**What is expected:** Could you please output only the lines from the one holding "none -> orange 1x1 round" through the end of the listing below, exactly as written and without pictures?

**Data for processing:**
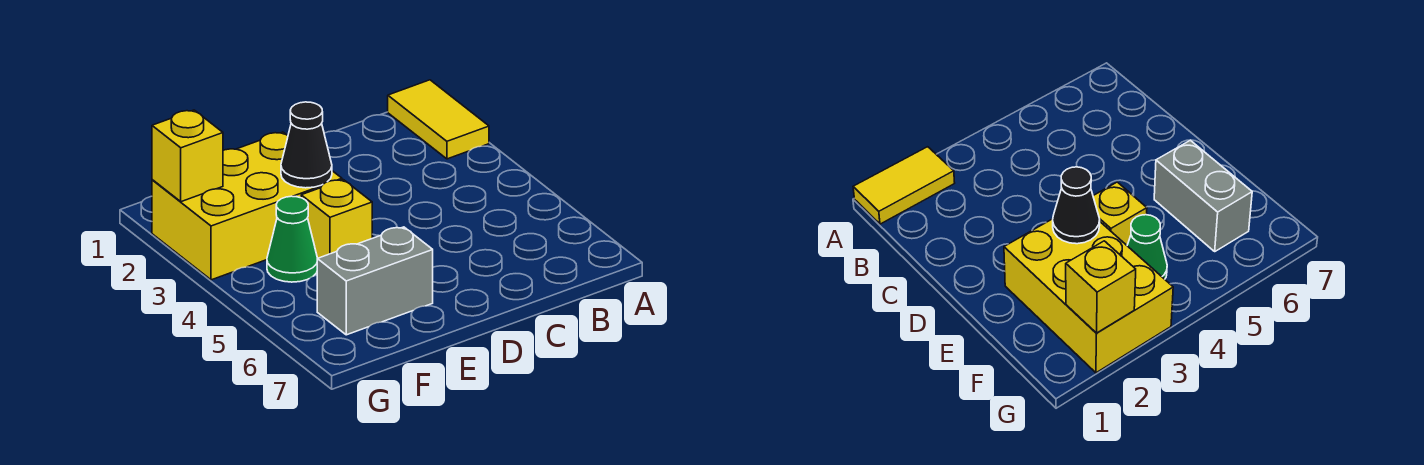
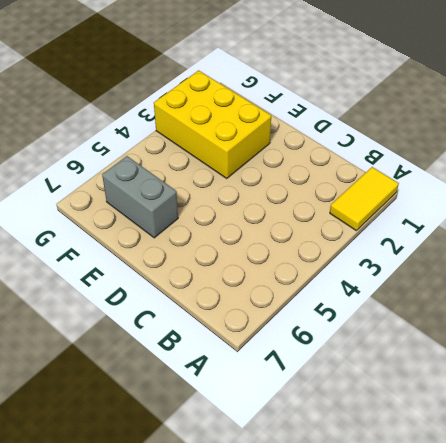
none -> yellow 1x1 brick [301,180,372,258]
none -> green 1x1 cone [267,196,318,282]

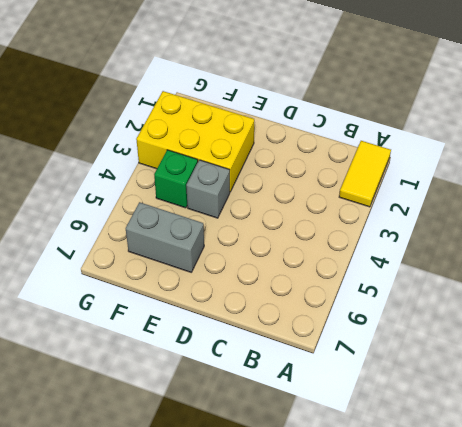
grey 1x1 brick [186,160,230,218] -> yellow 1x1 brick [301,180,372,258]
green 1x1 brick [154,150,198,208] -> green 1x1 cone [267,196,318,282]
none -> black 1x1 cone [281,102,332,188]
none -> yellow 1x1 brick [152,110,223,202]

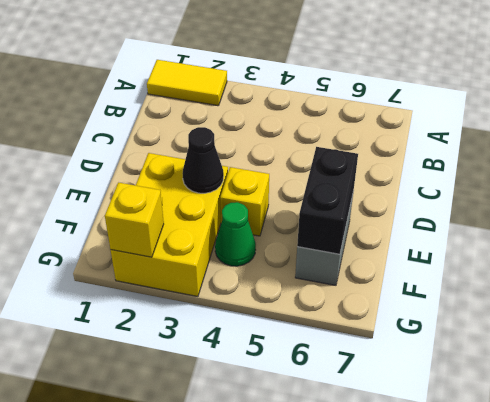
black 1x2 brick [297,147,358,254] -> none

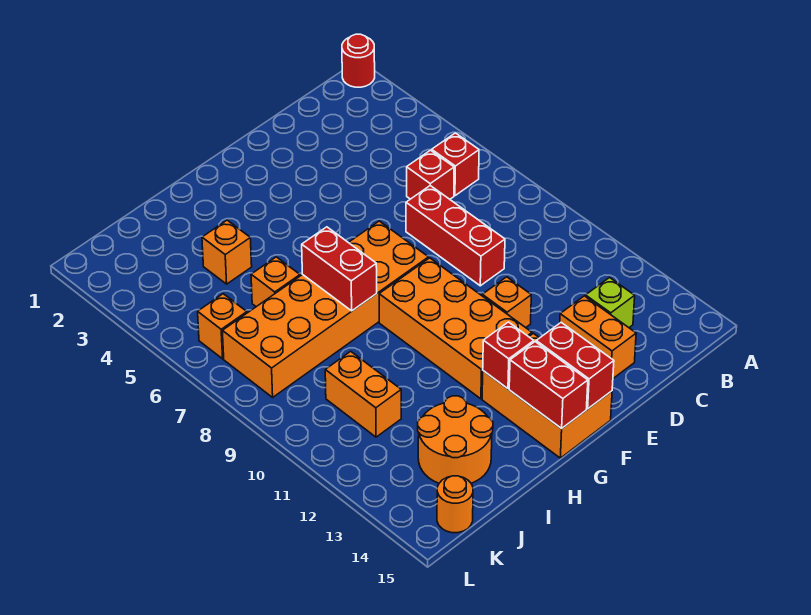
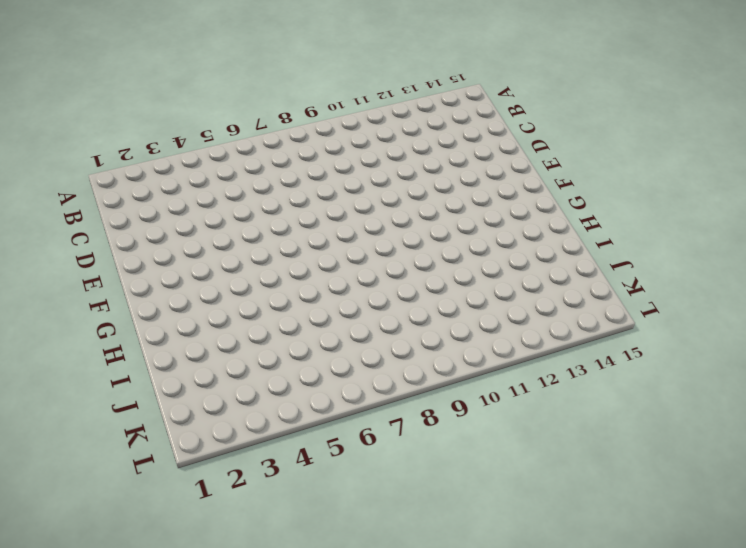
none -> red 1x1 round brick [342,34,375,87]
none -> red 1x1 brick [432,133,479,196]
none -> red 1x1 brick [407,150,454,199]

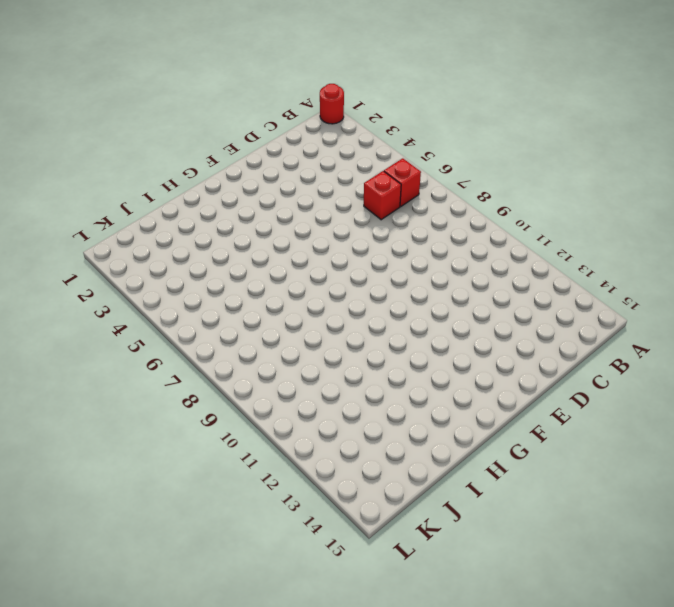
none -> lime 1x1 brick [586,278,635,327]
none -> red 1x3 brick [406,186,505,286]
none -> orange 1x2 brick [560,296,636,378]

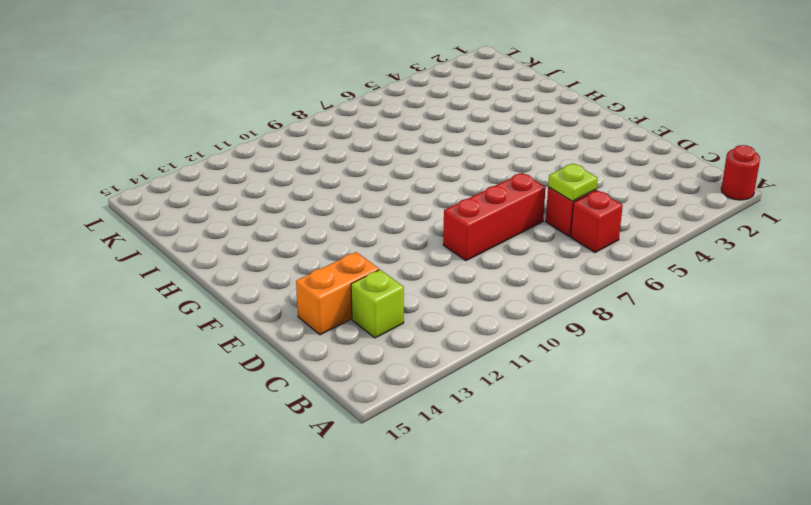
lime 1x1 plate [548,164,597,201] -> none
none -> orange 1x1 brick [482,277,531,328]
none -> orange 2x6 brick [222,221,429,397]
none -> orange 2x4 brick [379,258,532,399]

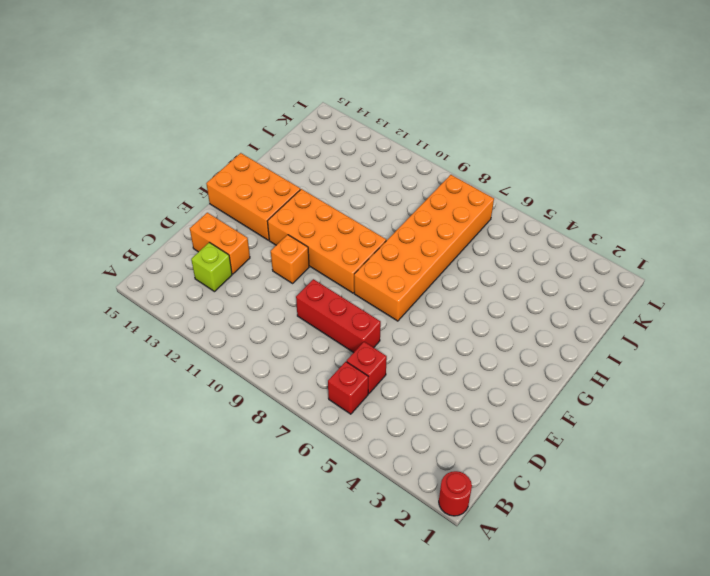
none -> orange 1x1 brick [202,220,252,284]
none -> orange 1x1 brick [251,257,300,307]
none -> orange 2x2 round brick [418,396,493,483]

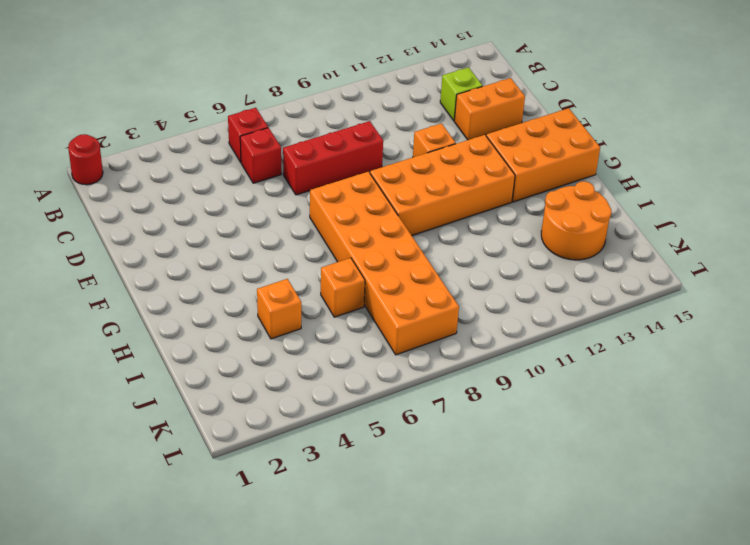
none -> orange 1x2 brick [325,351,401,437]
none -> orange 1x1 brick [198,294,247,359]
none -> orange 1x1 round brick [437,476,473,533]

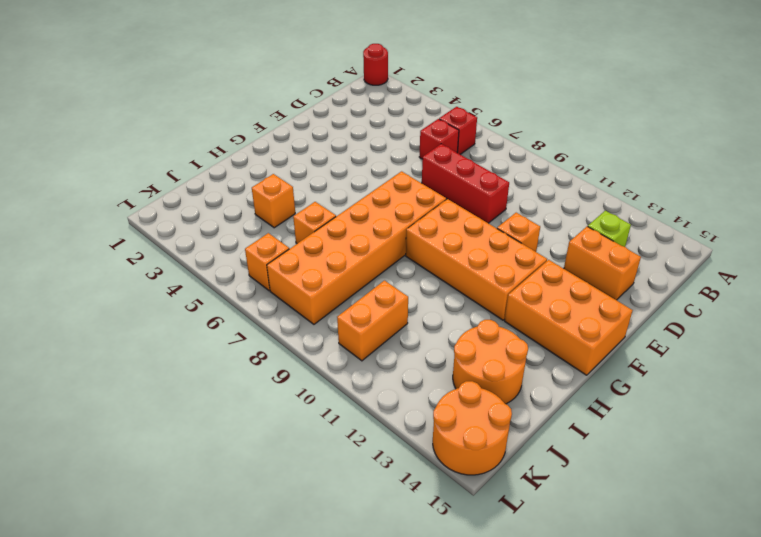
orange 1x2 brick [337,281,408,361] -> orange 1x2 brick turned to [325,351,401,437]
orange 2x2 round brick [433,381,512,475] -> orange 1x1 round brick [437,476,473,533]
none -> red 1x2 brick [536,323,614,409]
none -> red 1x1 brick [483,322,534,389]
none -> red 1x2 brick [509,342,588,429]

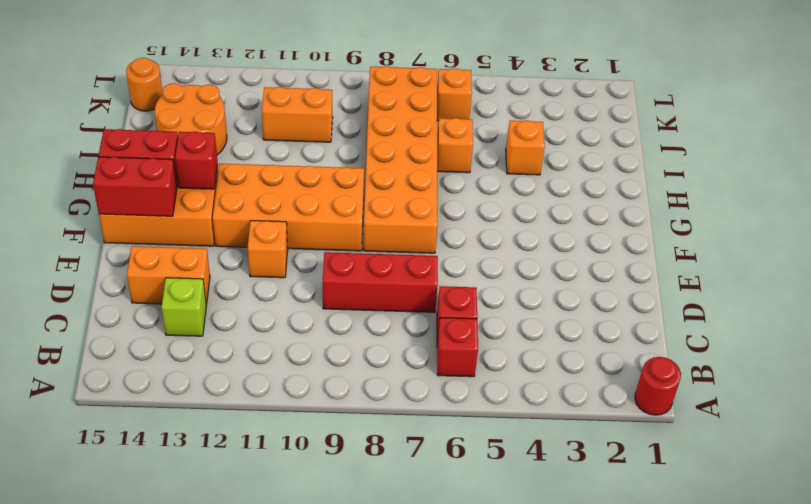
none -> red 1x2 brick [302,227,377,311]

**Problem solution:**
none -> orange 1x1 round brick [437,476,473,533]

orange 1x2 brick [337,281,408,361] -> orange 1x2 brick turned to [325,351,401,437]
orange 2x2 round brick [433,381,512,475] -> orange 1x1 round brick [437,476,473,533]
none -> red 1x2 brick [536,323,614,409]
none -> red 1x1 brick [483,322,534,389]
none -> red 1x2 brick [509,342,588,429]

none -> red 1x2 brick [302,227,377,311]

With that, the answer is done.